◆ Recorded data
_ _ _ _

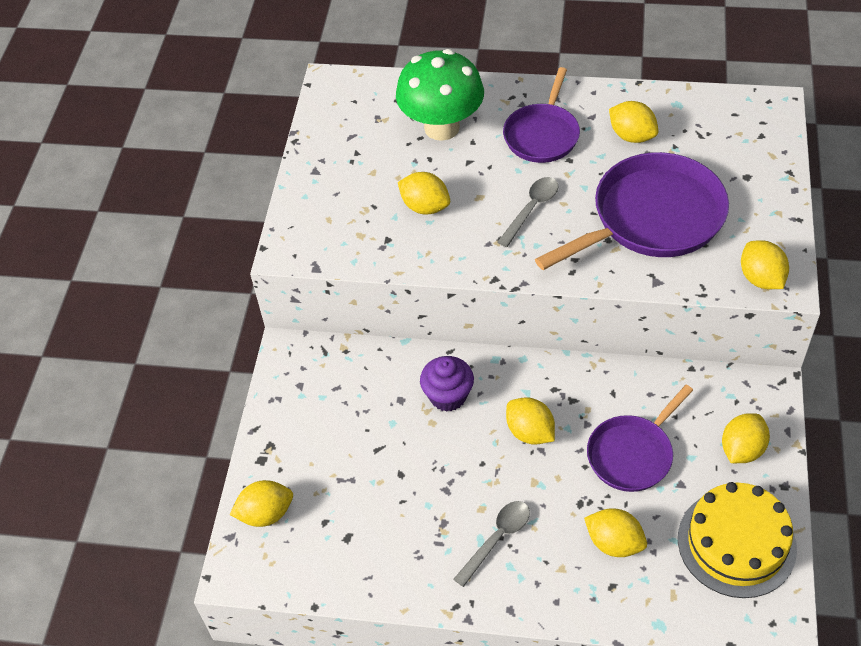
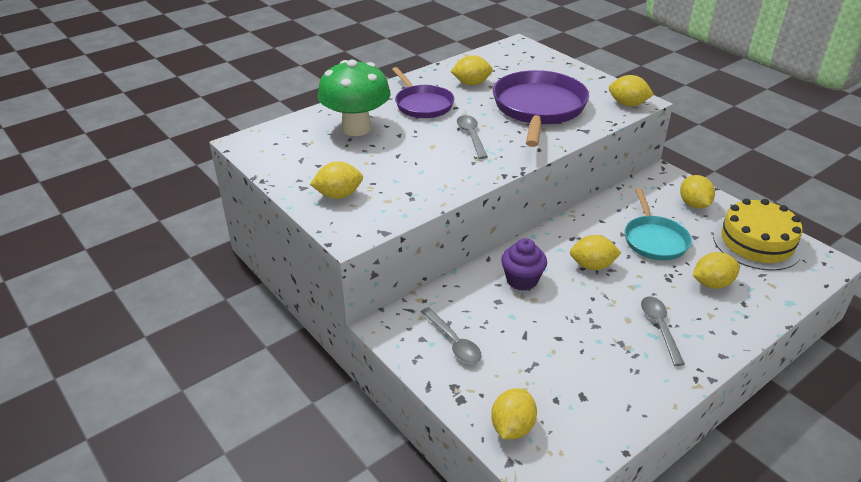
camera: 50 degrees left, 15 degrees down
(318, 408) = (454, 342): none -> grey spoon
(425, 207) = (407, 166): yellow lemon -> yellow lemon (338, 195)
(632, 454) = (654, 240): purple pan -> turquoise pan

_ _ _ _

◆ Brief
Print the listing again exactly as it appears, except for the pictures, which stay out.

◆ Finished task
camera: 50 degrees left, 15 degrees down
(318, 408) = (454, 342): none -> grey spoon
(425, 207) = (407, 166): yellow lemon -> yellow lemon (338, 195)
(632, 454) = (654, 240): purple pan -> turquoise pan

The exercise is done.